• Your assignment
If pictures are present, leave them out, and copy the data word for word.

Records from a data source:
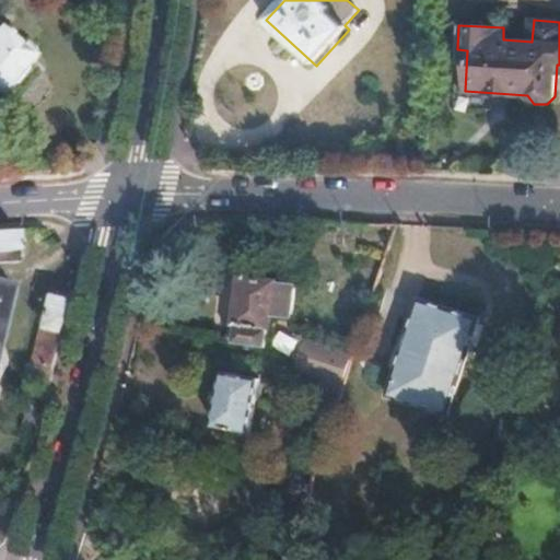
[(0,96),(33,58),(0,31),(0,96)]
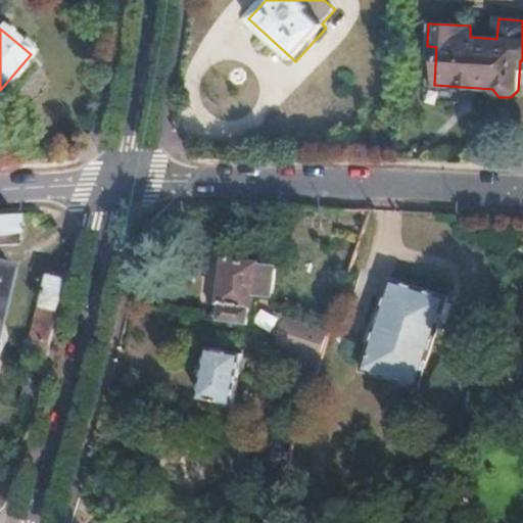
[(0,243),(24,243),(22,215),(0,215),(0,243)]
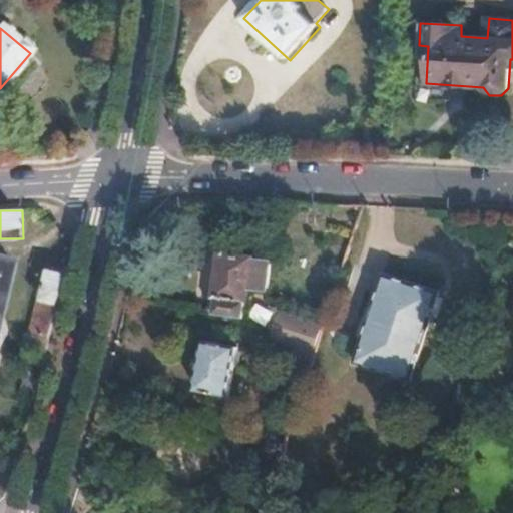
[(0,325),(16,255),(0,251),(0,325)]
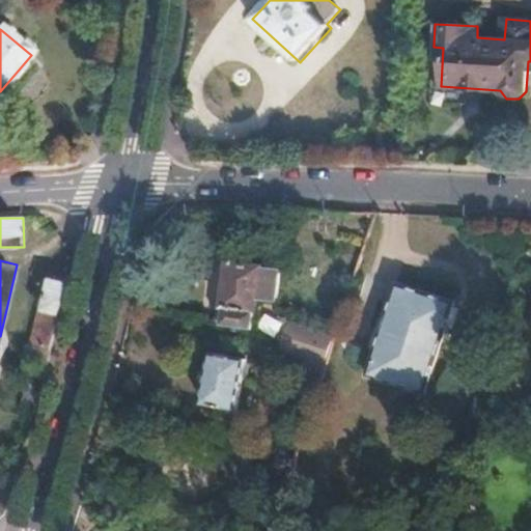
[(254,329),(263,268),(233,262),(223,325),(254,329)]
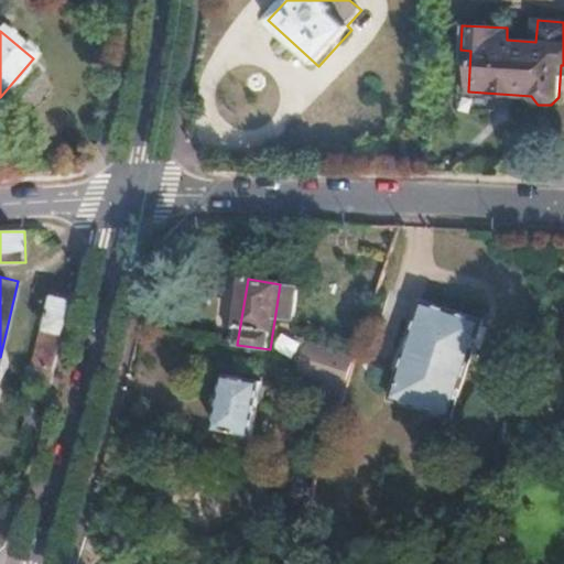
[(56,345),(67,304),(67,302),(47,296),(30,368),(24,367),(20,383),(44,390),(47,379),(56,345)]
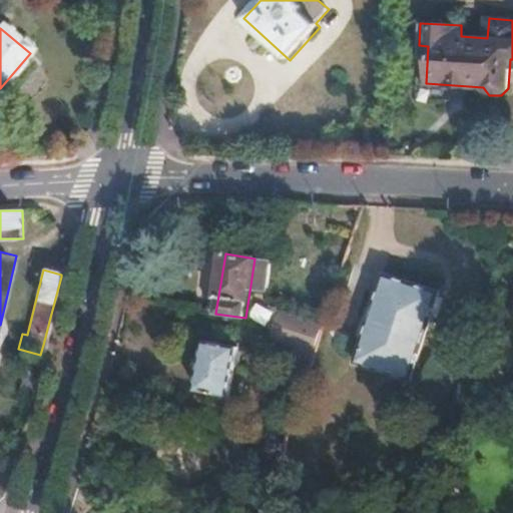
[(436,295),(382,277),(353,367),(406,384),(436,295)]
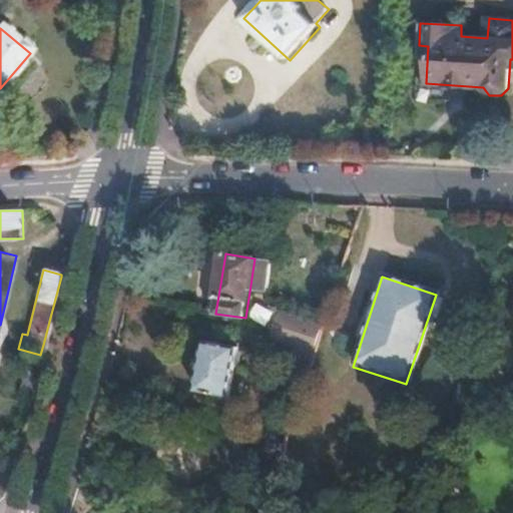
[(325,324),(295,315),(281,311),(272,339),(286,344),(315,354),(325,324)]
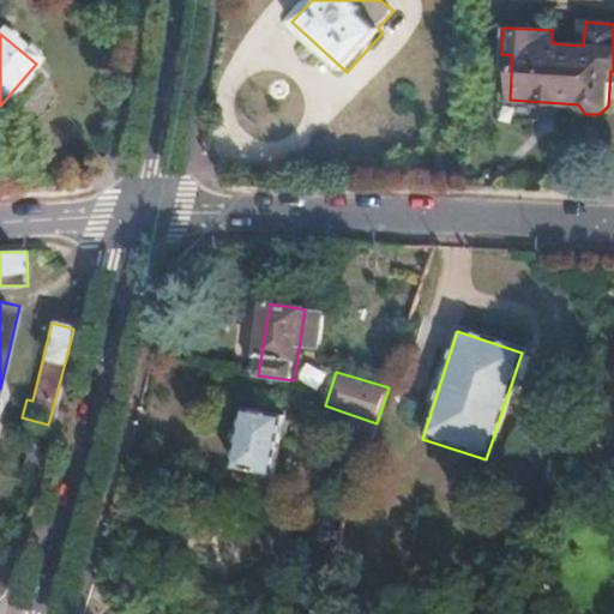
[(272,473),(287,414),(248,405),(235,463),(272,473)]
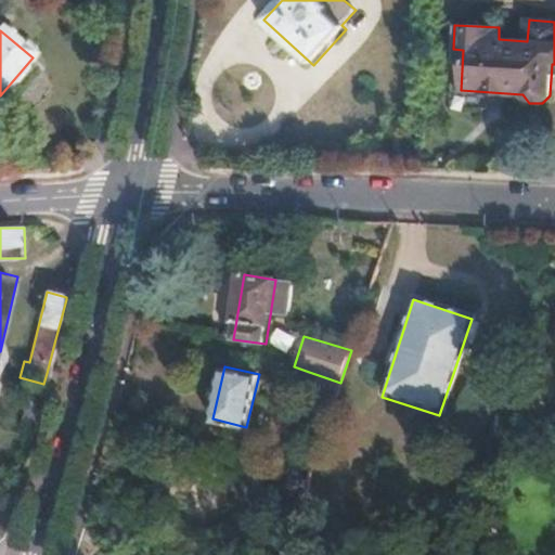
All buildings are outlined.
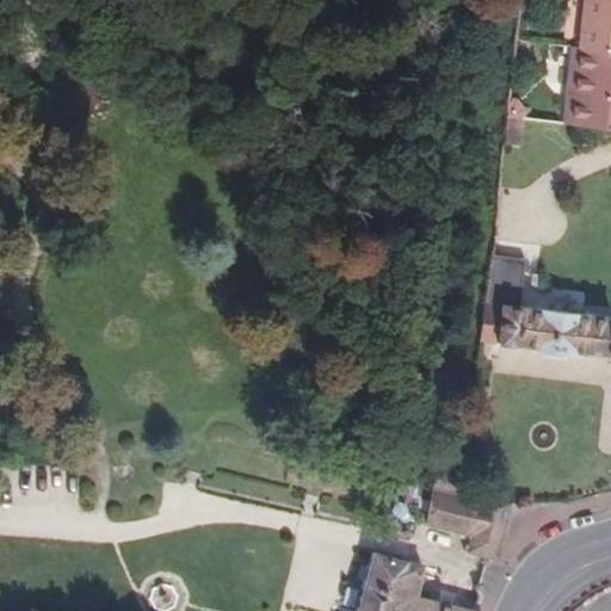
[(610,0),(584,0),(580,49),(610,53),(610,0)]
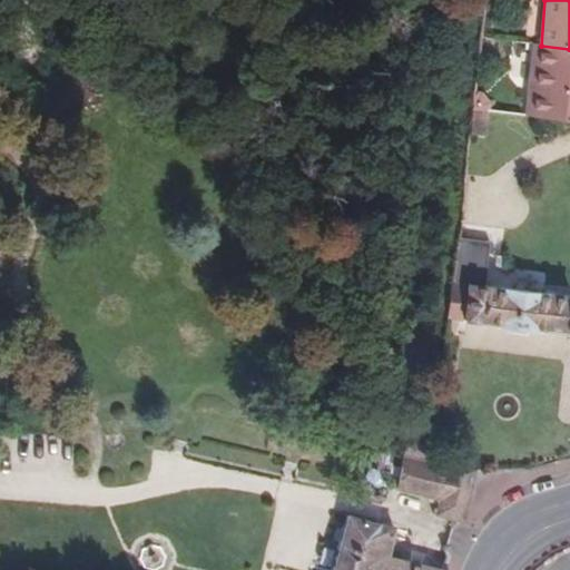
[(531,45),(522,118),(569,123),(569,49),(541,46),(531,45)]
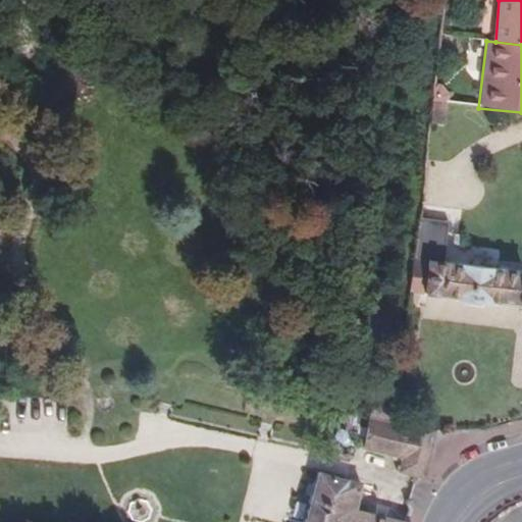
[(432,86),(431,103),(448,105),(448,97),(440,88),(432,86)]
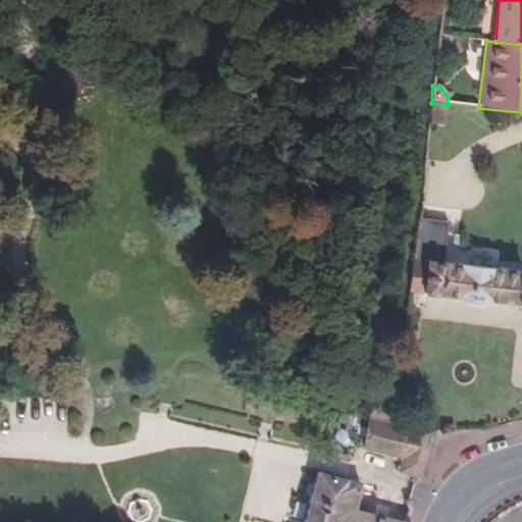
[(445,127),(448,105),(431,103),(428,126),(445,127)]
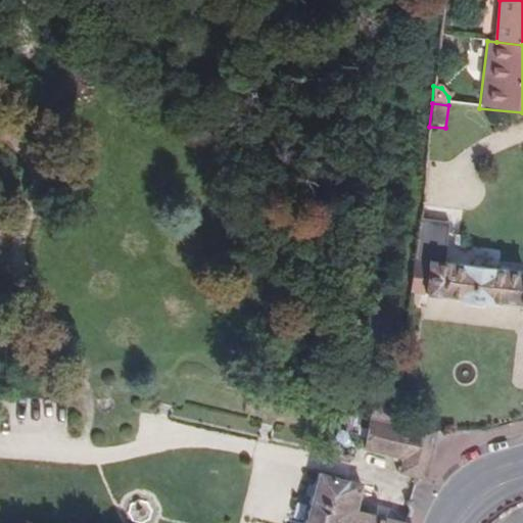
[(420,218),(412,293),(522,308),(522,274),(427,262),(429,246),(440,247),(443,220),(420,218)]
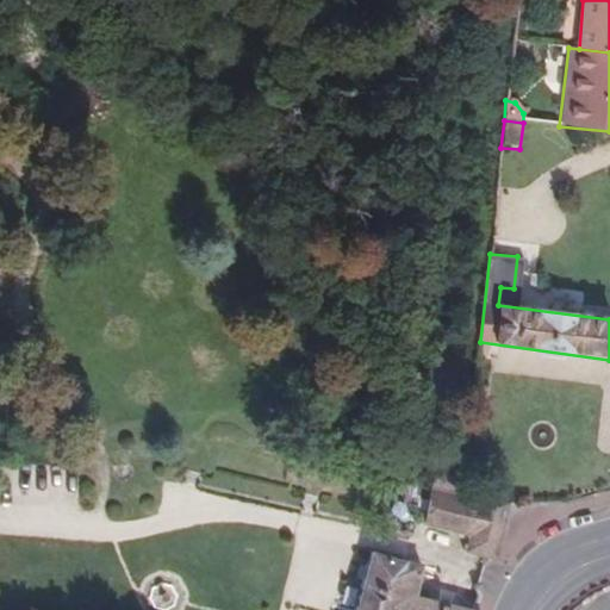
[(509,508),(465,496),(437,489),(429,522),(473,534),(468,551),(489,556),(492,558),(509,508)]
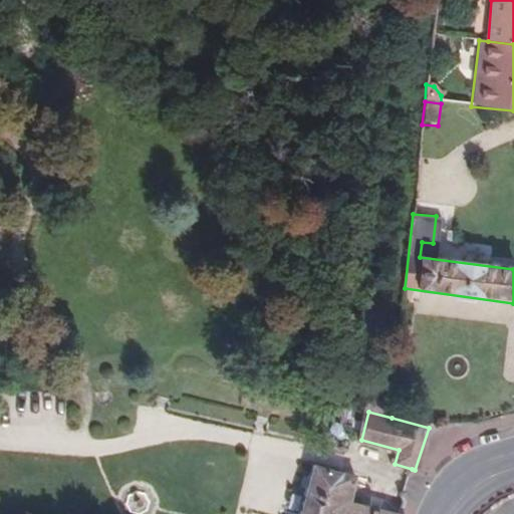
[(403,513),(398,512),(347,503),(354,478),(313,466),(298,513),(403,513)]
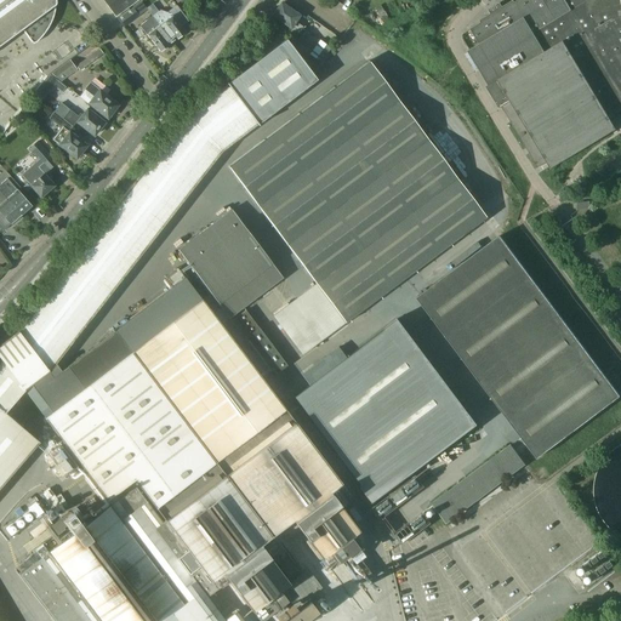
[(0,0),(0,45),(22,29),(32,41),(33,43),(34,44),(36,43),(43,36),(49,28),(52,20),(55,11),(56,1),(55,0),(0,0)]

• Exercise response
[(0,96),(33,58),(0,31),(0,96)]
[(0,243),(24,243),(22,215),(0,215),(0,243)]
[(0,325),(16,255),(0,251),(0,325)]
[(254,329),(263,268),(233,262),(223,325),(254,329)]
[(56,345),(67,304),(67,302),(47,296),(30,368),(24,367),(20,383),(44,390),(47,379),(56,345)]
[(436,295),(382,277),(353,367),(406,384),(436,295)]
[(325,324),(295,315),(281,311),(272,339),(286,344),(315,354),(325,324)]
[(272,473),(287,414),(248,405),(235,463),(272,473)]
All buildings are outlined.
[(610,0),(584,0),(580,49),(610,53),(610,0)]
[(531,45),(522,118),(569,123),(569,49),(541,46),(531,45)]
[(432,86),(431,103),(448,105),(448,97),(440,88),(432,86)]
[(445,127),(448,105),(431,103),(428,126),(445,127)]
[(420,218),(412,293),(522,308),(522,274),(427,262),(429,246),(440,247),(443,220),(420,218)]
[(509,508),(465,496),(437,489),(429,522),(473,534),(468,551),(489,556),(492,558),(509,508)]
[(403,513),(398,512),(347,503),(354,478),(313,466),(298,513),(403,513)]
[(0,0),(0,45),(22,29),(32,41),(33,43),(34,44),(36,43),(43,36),(49,28),(52,20),(55,11),(56,1),(55,0),(0,0)]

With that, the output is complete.